EXTRACTED MATERIAL section start

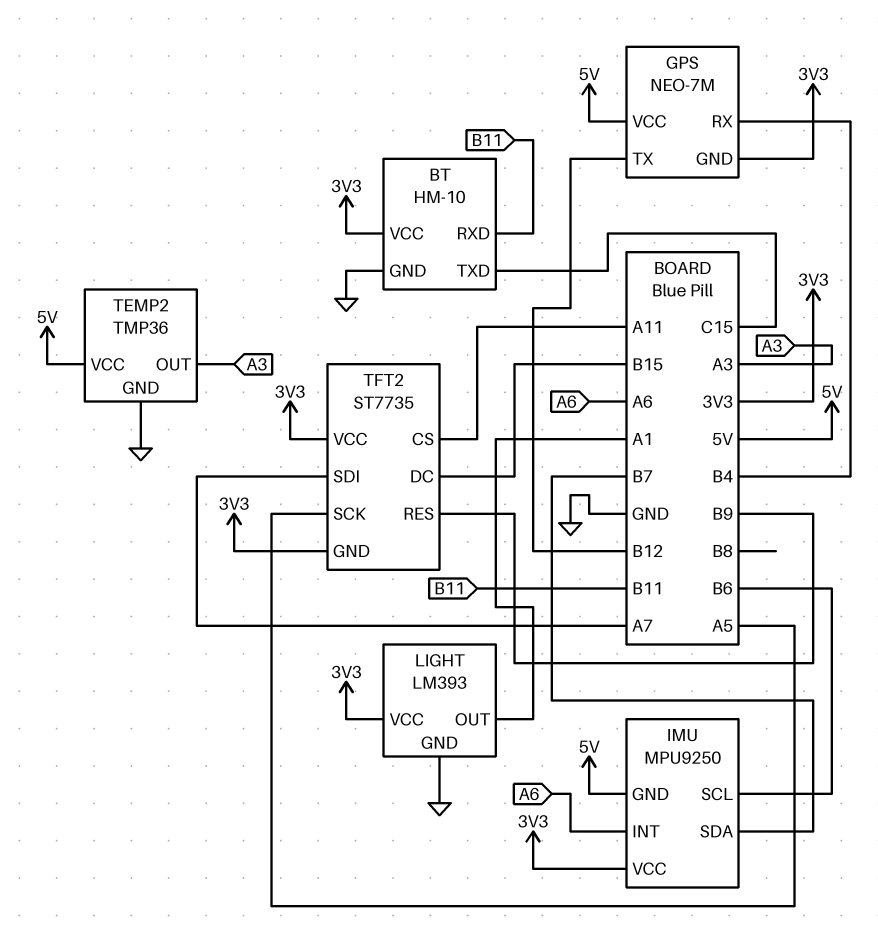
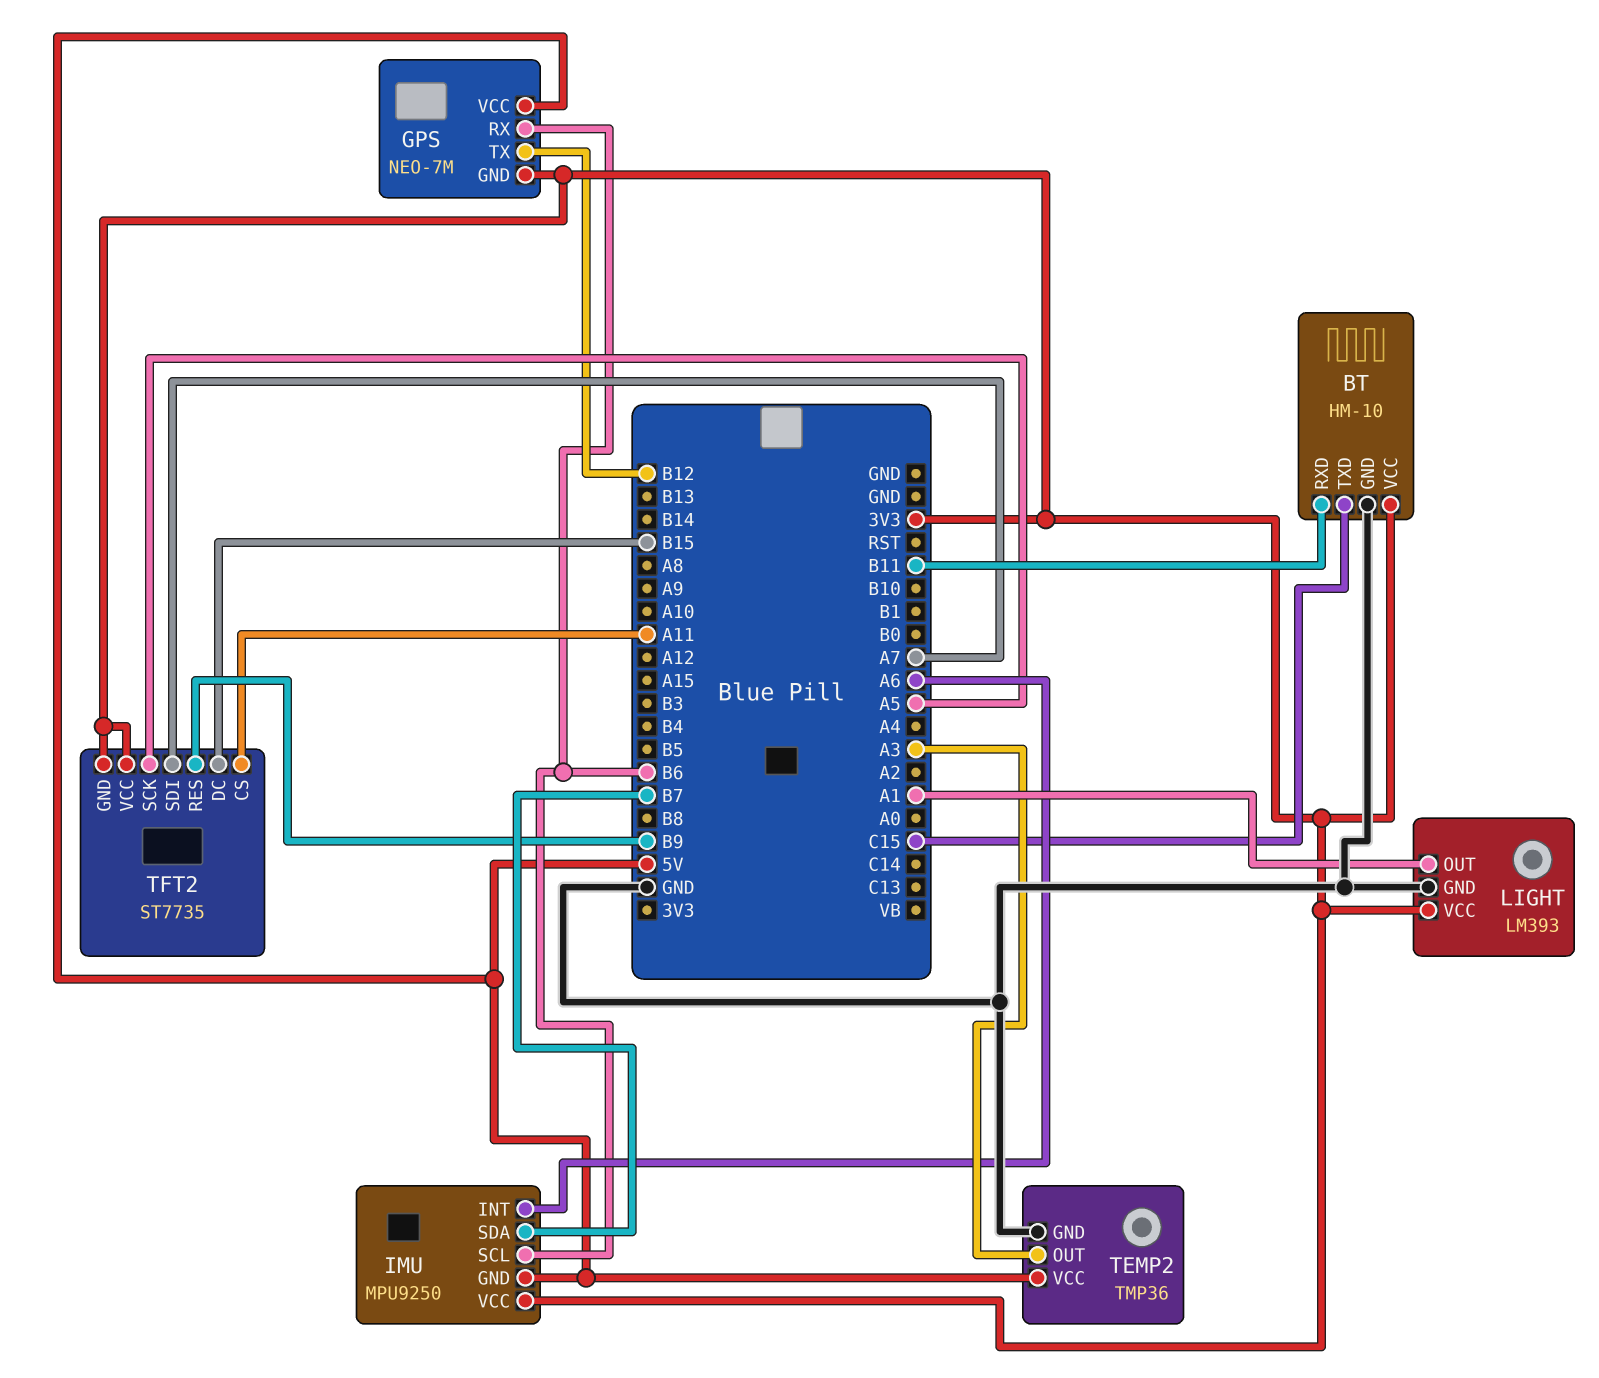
GPS pin RX: B4 -> B6

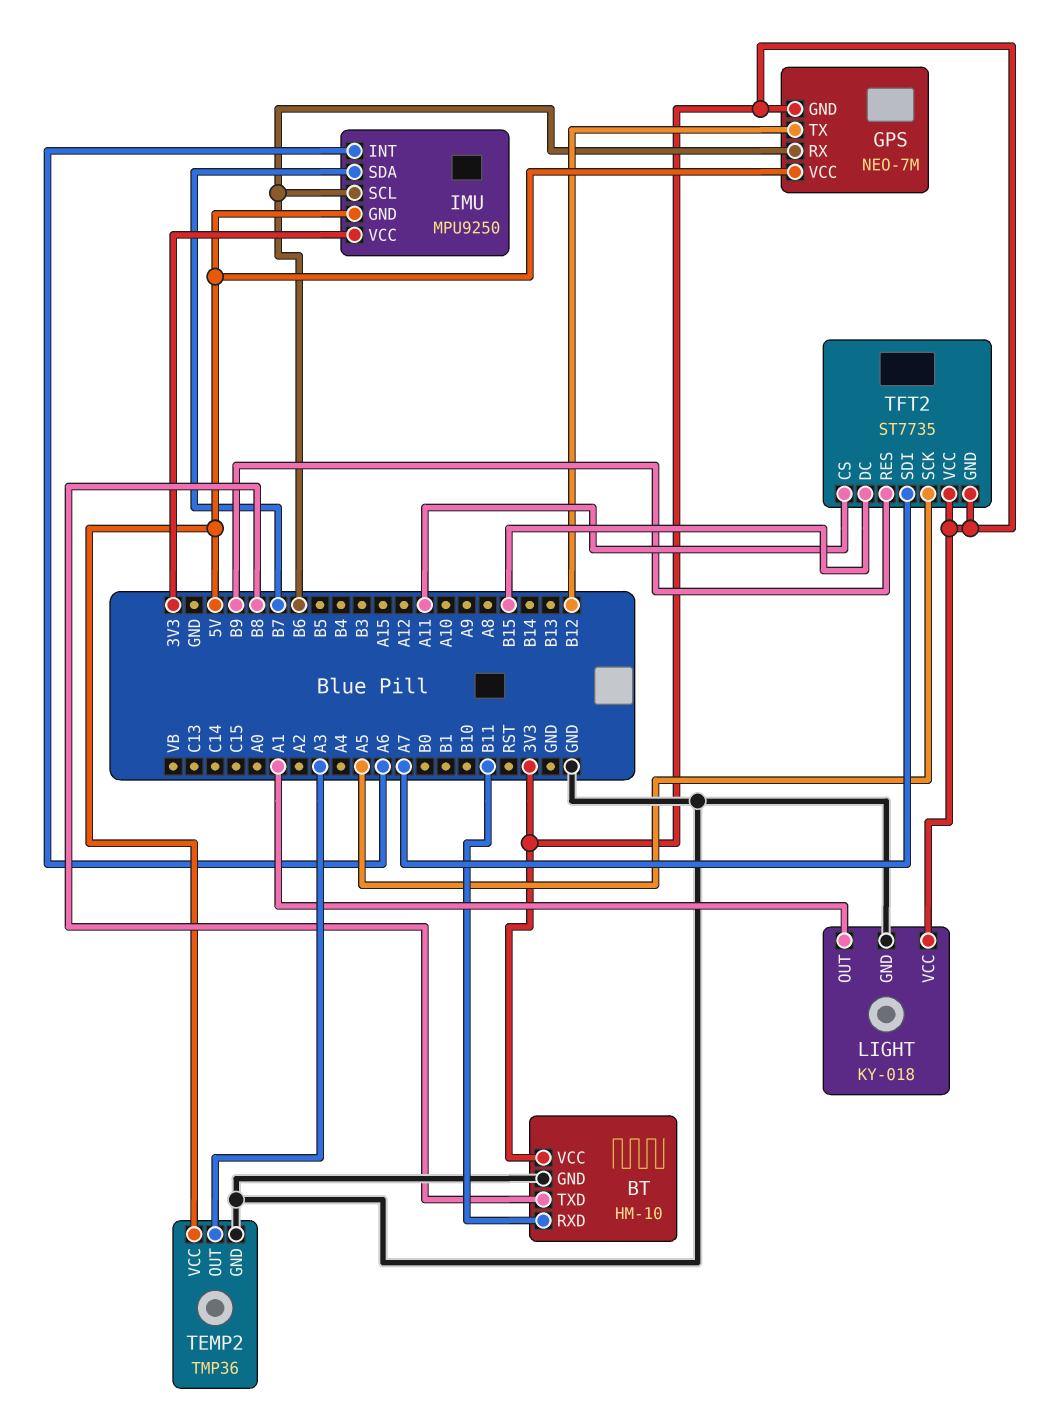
BT pin TXD: C15 -> B8
LIGHT: LM393 -> KY-018

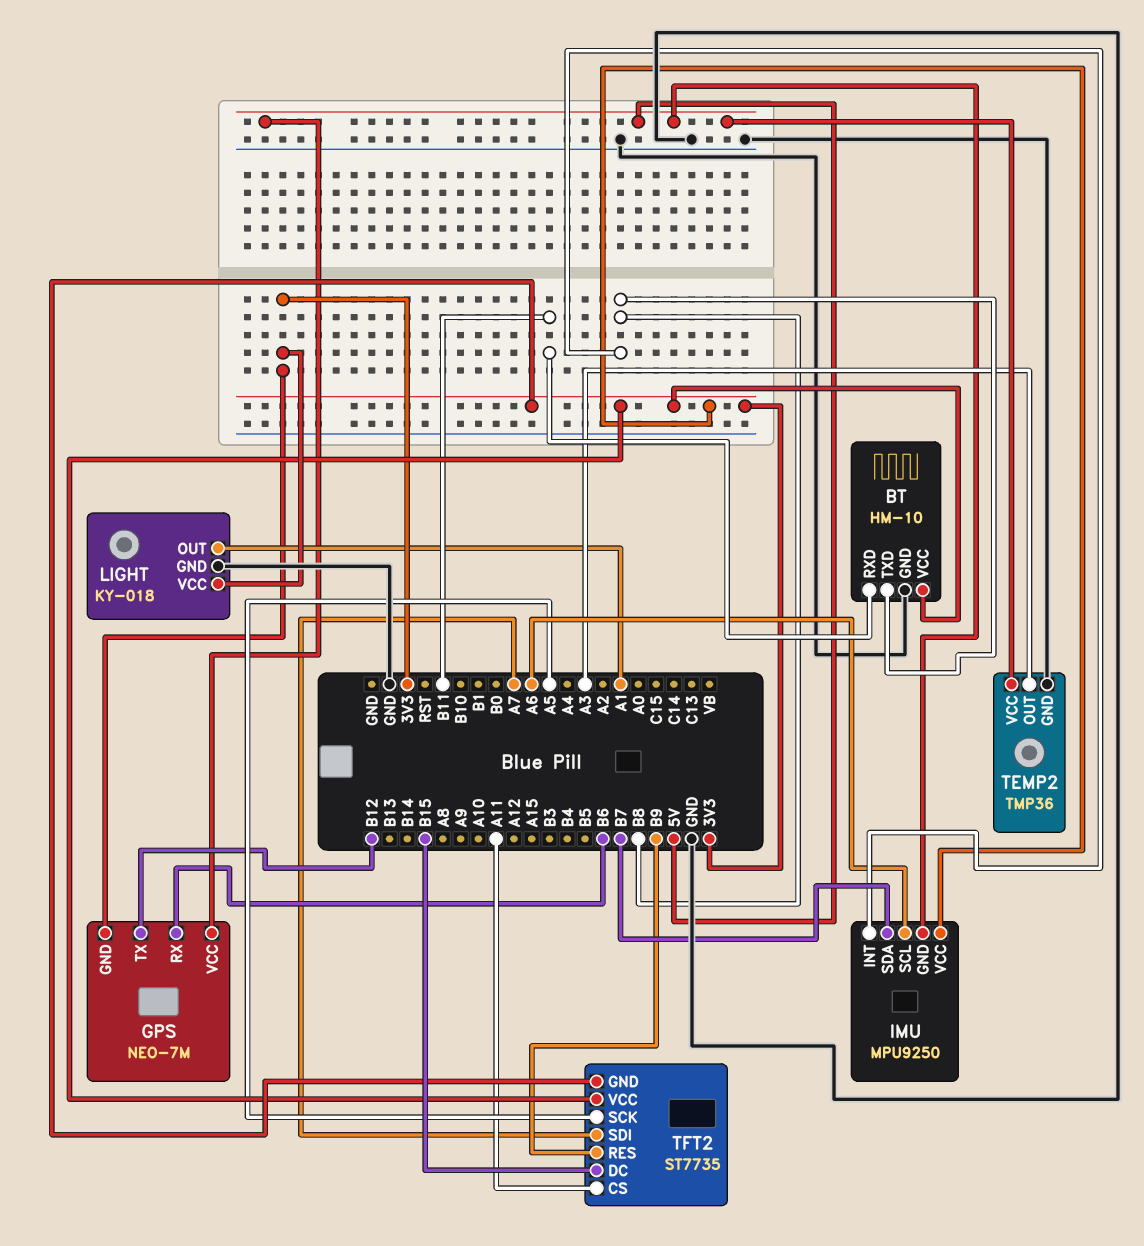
IMU pin INT: A6 -> B8
IMU pin SCL: B6 -> A6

EXTRACTED MATERIAL section end

PROBLEM REQUIREMENTS: Verbatim output of every entry above is required, though pictures are to be left out.

EXERCISE ANSWER:
GPS pin RX: B4 -> B6

BT pin TXD: C15 -> B8
LIGHT: LM393 -> KY-018

IMU pin INT: A6 -> B8
IMU pin SCL: B6 -> A6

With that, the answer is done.